** Work to be completed **
Only the lines from the one containing "U1 pin OUT: KEY -> VLOAD" through the last line below belong in your copy; transcribe them exactly and omit any pictures.

:: Data for this exercise

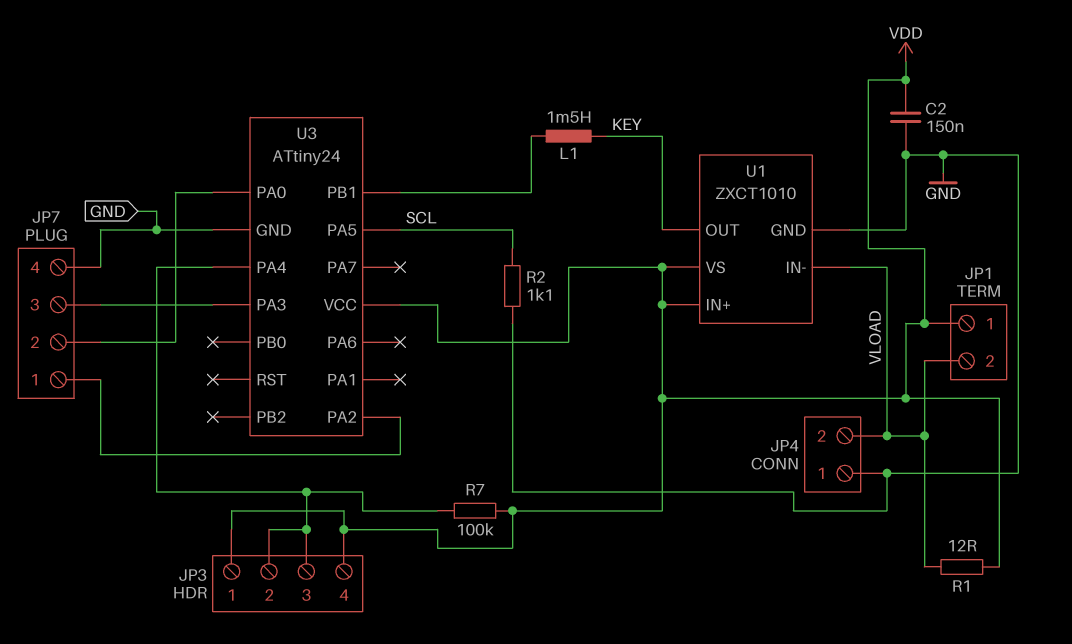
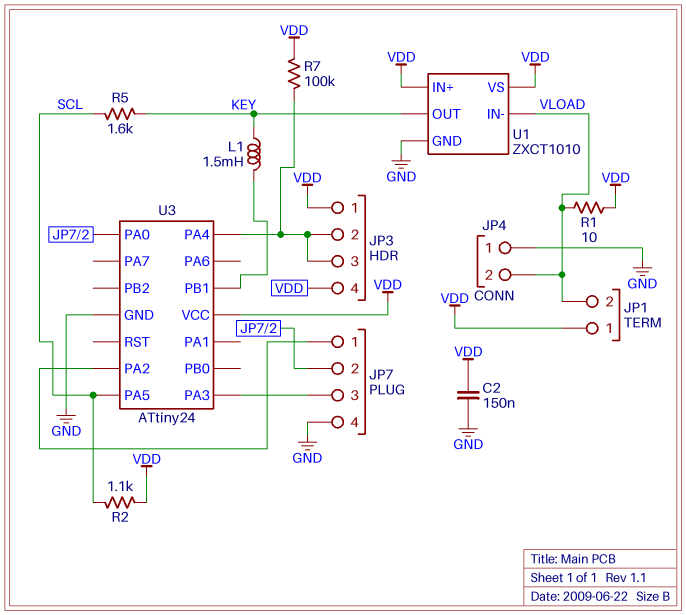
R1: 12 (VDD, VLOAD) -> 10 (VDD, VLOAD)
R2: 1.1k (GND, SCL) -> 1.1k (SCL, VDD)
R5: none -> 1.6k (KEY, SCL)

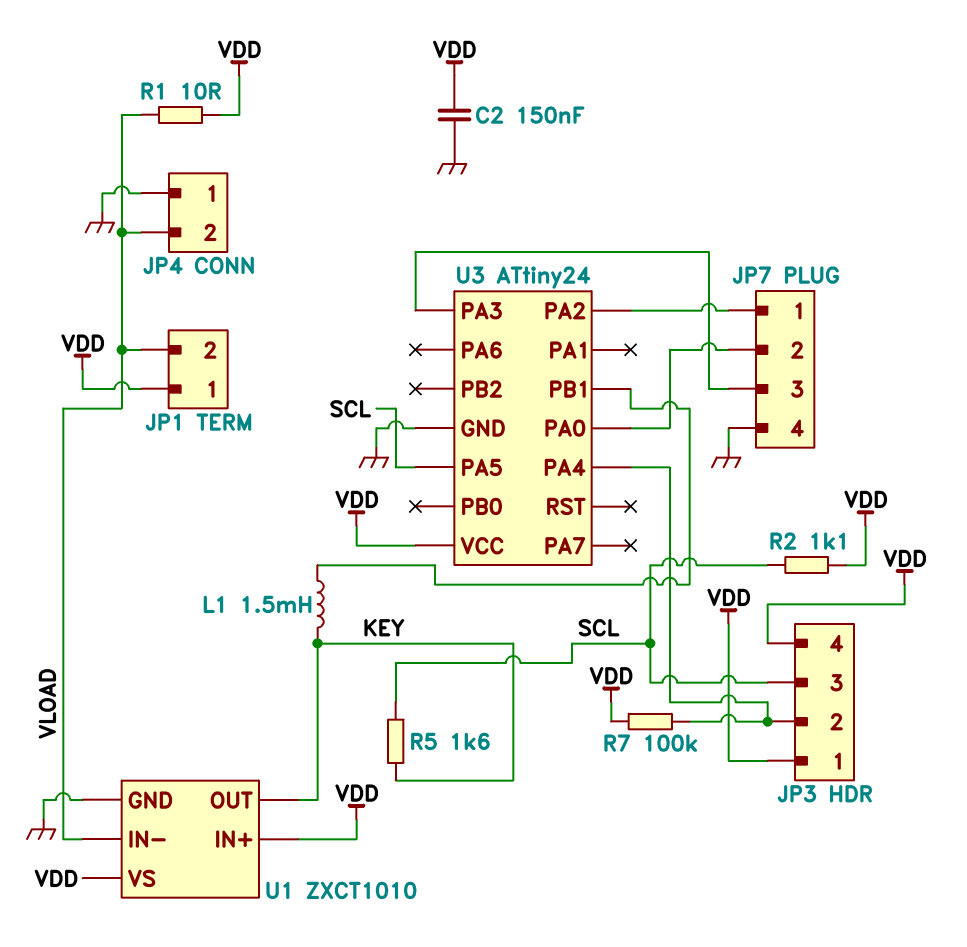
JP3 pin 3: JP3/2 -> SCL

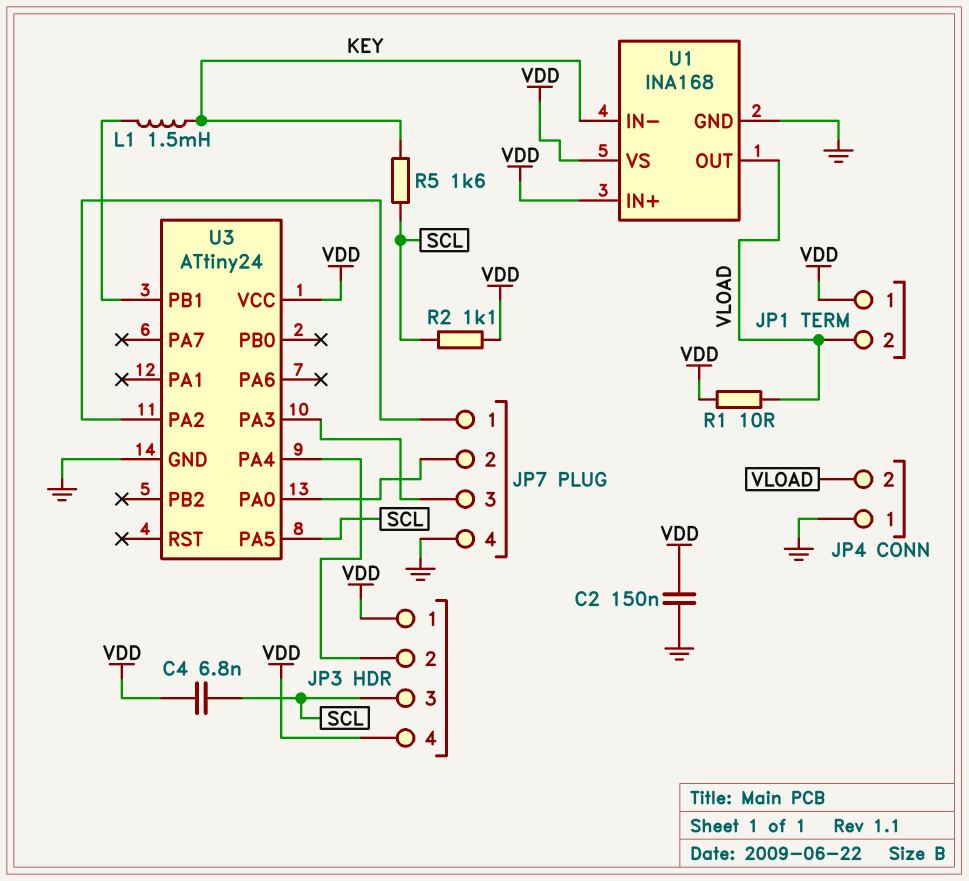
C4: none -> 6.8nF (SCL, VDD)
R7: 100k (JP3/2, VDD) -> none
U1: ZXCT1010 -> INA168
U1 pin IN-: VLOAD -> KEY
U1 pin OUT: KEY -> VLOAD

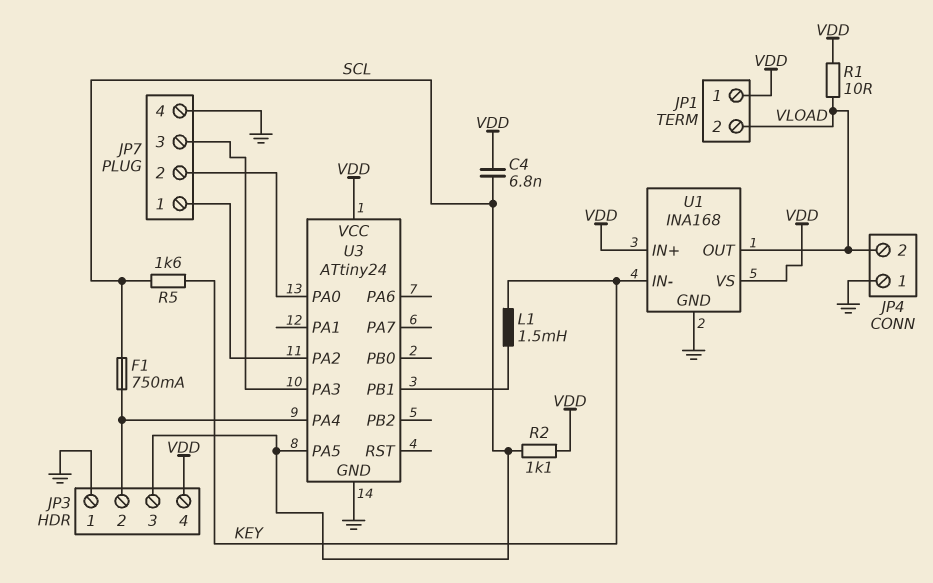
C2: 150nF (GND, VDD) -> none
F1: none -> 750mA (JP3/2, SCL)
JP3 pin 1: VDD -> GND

::::

** Result **
U1 pin OUT: KEY -> VLOAD

C2: 150nF (GND, VDD) -> none
F1: none -> 750mA (JP3/2, SCL)
JP3 pin 1: VDD -> GND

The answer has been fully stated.